> YOUR ASSIGNMENT: Every record should be written out exactly, with the pictures left out.

::::

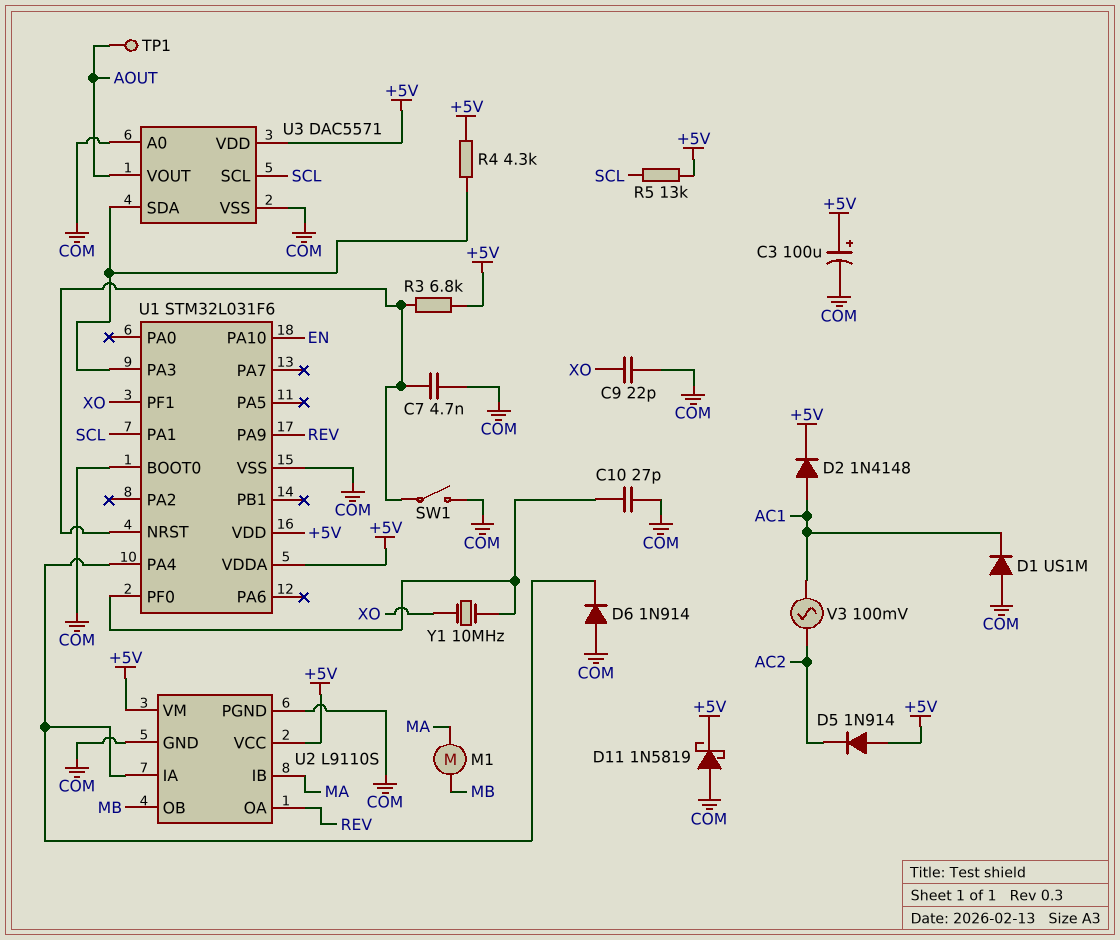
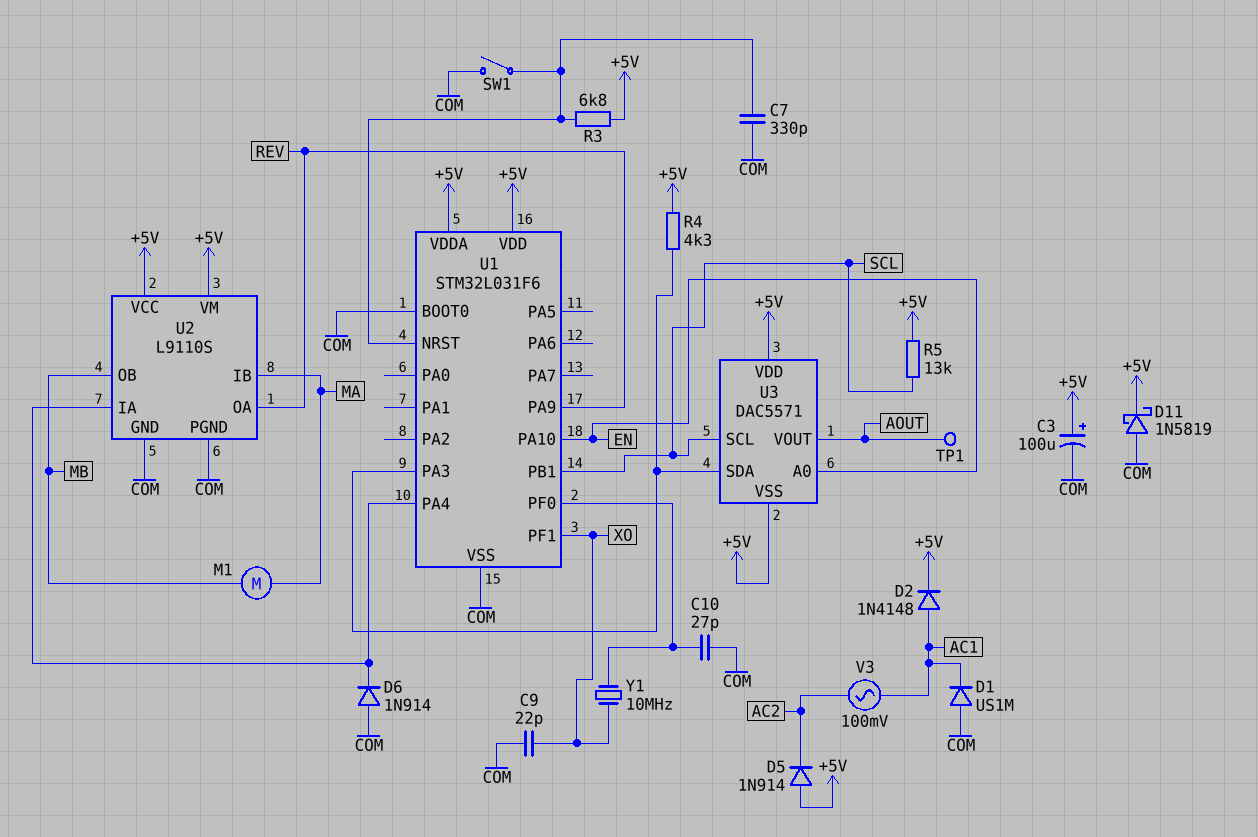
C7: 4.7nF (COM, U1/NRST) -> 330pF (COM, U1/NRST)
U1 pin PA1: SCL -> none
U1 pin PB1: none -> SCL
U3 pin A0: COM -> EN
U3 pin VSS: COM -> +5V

::::

> OUTPUT FOR THIS TASK:
C7: 4.7nF (COM, U1/NRST) -> 330pF (COM, U1/NRST)
U1 pin PA1: SCL -> none
U1 pin PB1: none -> SCL
U3 pin A0: COM -> EN
U3 pin VSS: COM -> +5V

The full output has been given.